WHAT YOU NEED TO DO.
Which of the lines below contain the string "boat"? Copy each one.

Object change listings
☆ ☆ ☆ ☆
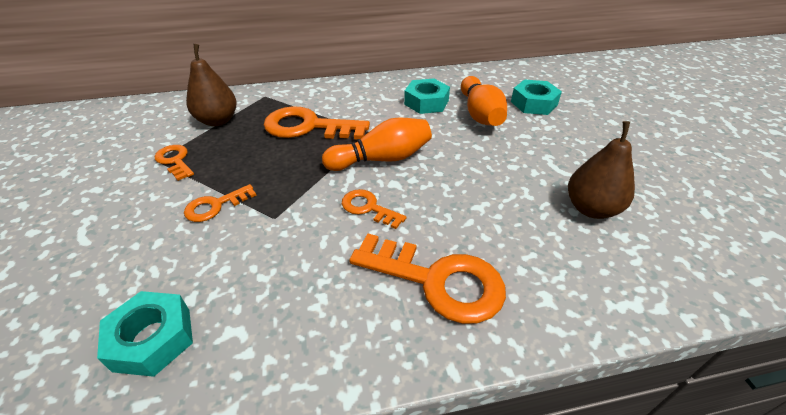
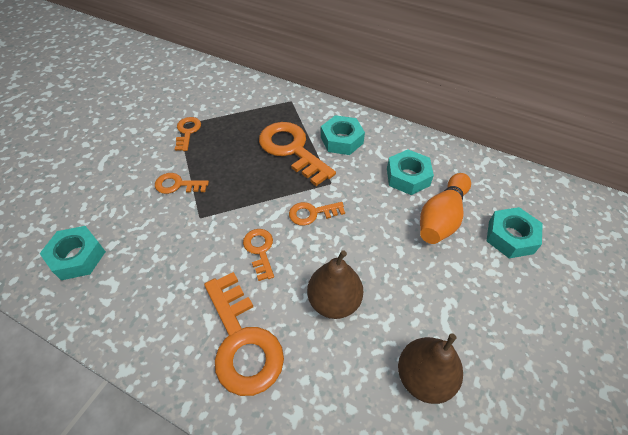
camera: 40 degrees right, 10 degrees up
brown pear [186,44,237,126] -> brown pear moved to [307,250,363,319]
orange bowling pin [322,117,432,171] -> orange key [289,202,345,226]
none -> turquoise nut [321,115,365,155]

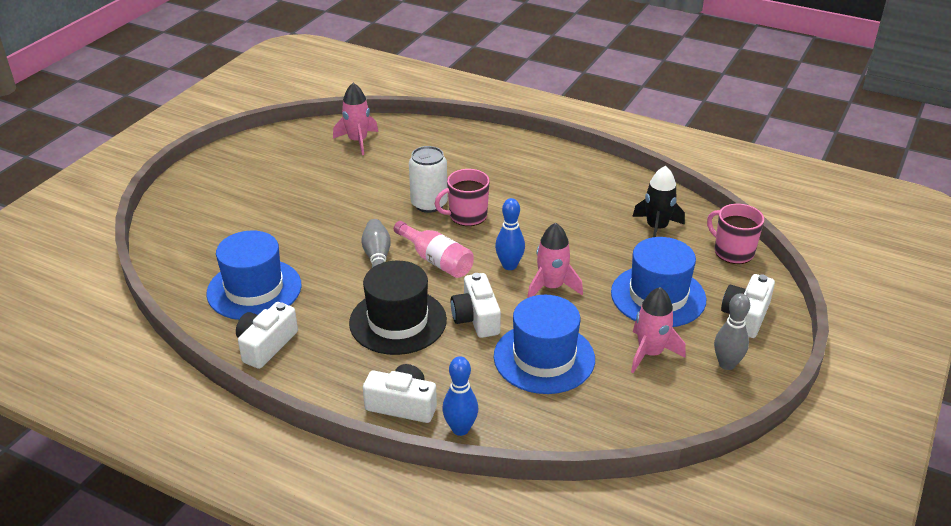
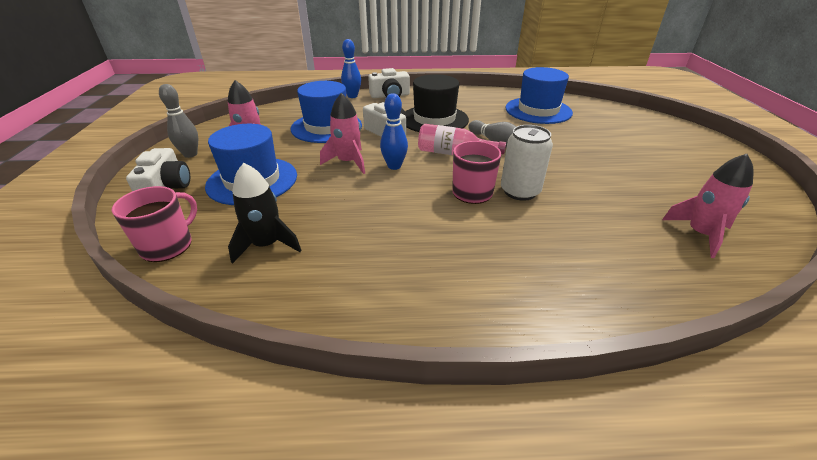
camera: 150 degrees right, 0 degrees up
white camera [236,302,298,369] -> none
pink mug [707,204,764,264] -> pink mug turned 75 degrees counterclockwise [112,186,197,262]

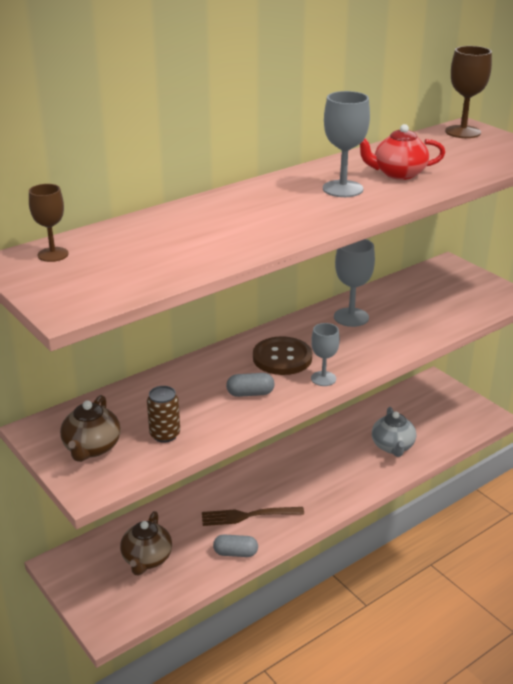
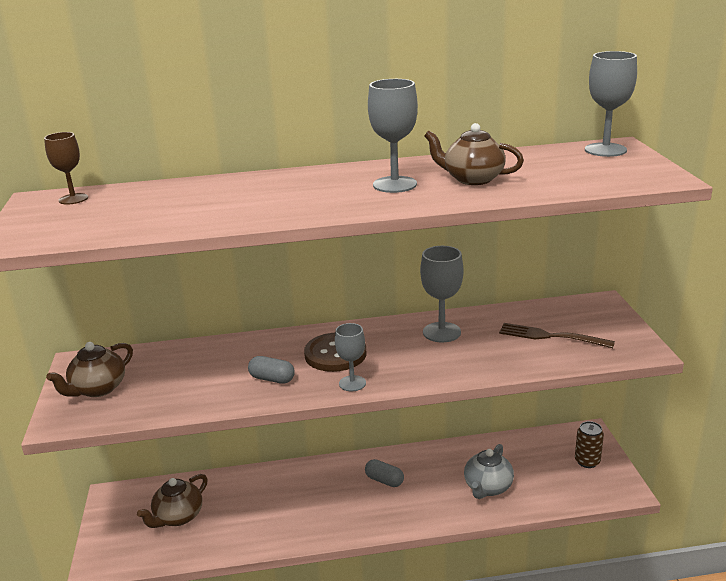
camera: 30 degrees right, 5 degrees down
brown can [147,386,180,443] -> brown can moved to [575,421,604,468]
brown fork [202,507,304,526] -> brown fork moved to [499,323,615,348]
grey capsule [213,534,258,557] -> grey capsule moved to [365,459,404,487]
red teapot [360,124,445,180] -> brown teapot [424,123,524,185]
brown goblet [445,46,492,138] -> grey goblet [585,51,637,157]

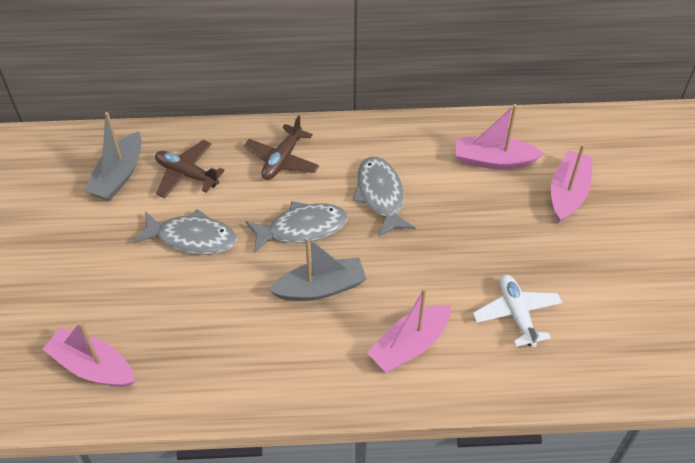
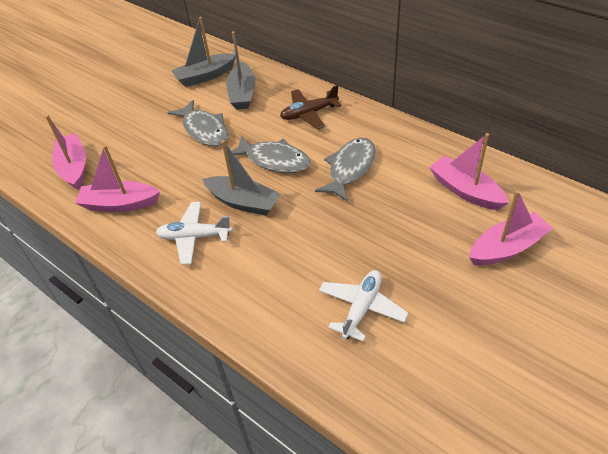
camera: 45 degrees right, 5 degrees down
brown plane [155,140,225,198] -> grey boat [226,31,256,109]
pink boat [367,288,451,373] -> pink boat moved to [75,145,160,212]
none -> white plane [156,202,232,265]

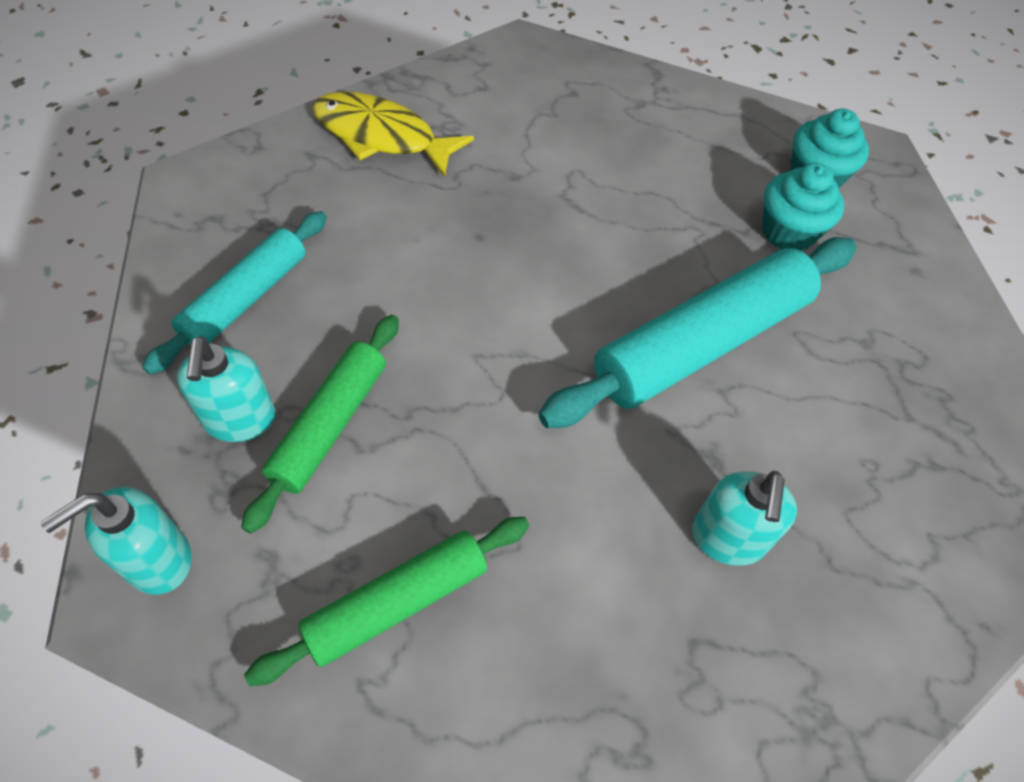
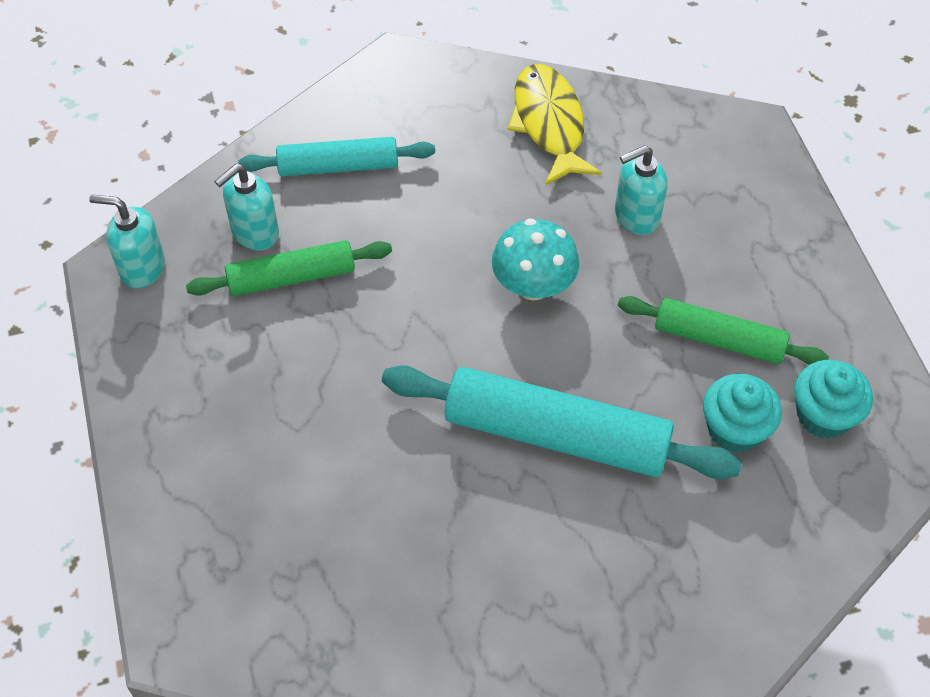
camera: 55 degrees right, 0 degrees up
green rolling pin [244,517,529,686] -> green rolling pin moved to [618,296,829,365]
turquoise soap dispenser [692,471,797,566] -> turquoise soap dispenser moved to [615,145,668,235]
none -> turquoise mushroom [492,219,579,301]

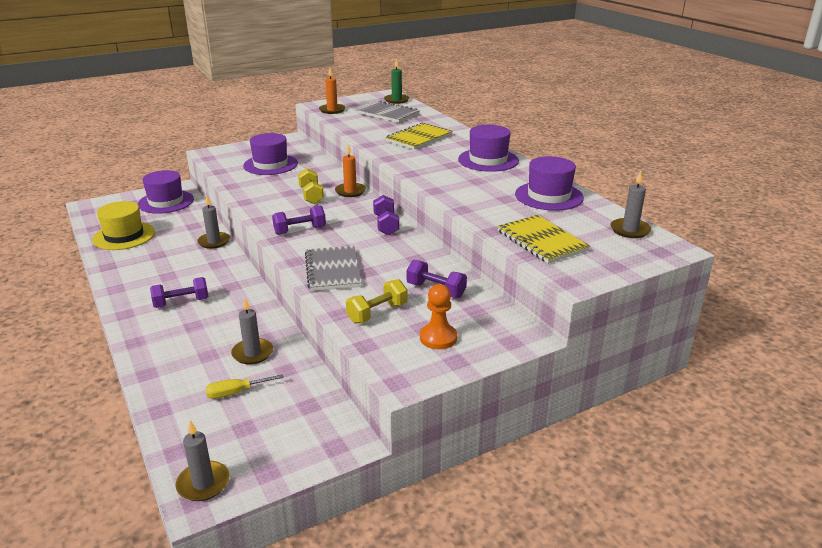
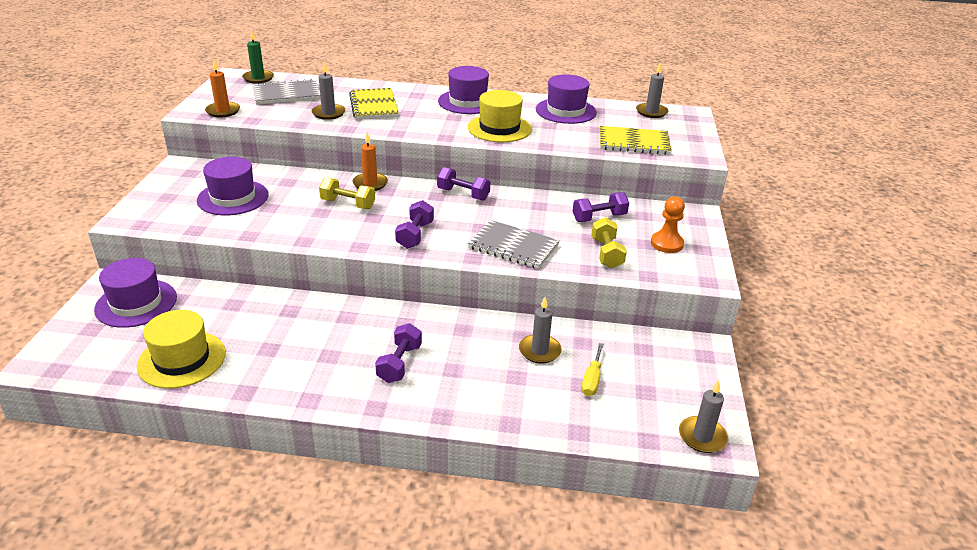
camera: 55 degrees left, 5 degrees up
grey candle [197,195,230,249] -> grey candle moved to [312,62,345,120]
none -> yellow hat [468,90,532,142]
☆ ☆ ☆ ☆
OUTPUT OF THE EXERCISE.
brown plane [155,140,225,198] -> grey boat [226,31,256,109]
pink boat [367,288,451,373] -> pink boat moved to [75,145,160,212]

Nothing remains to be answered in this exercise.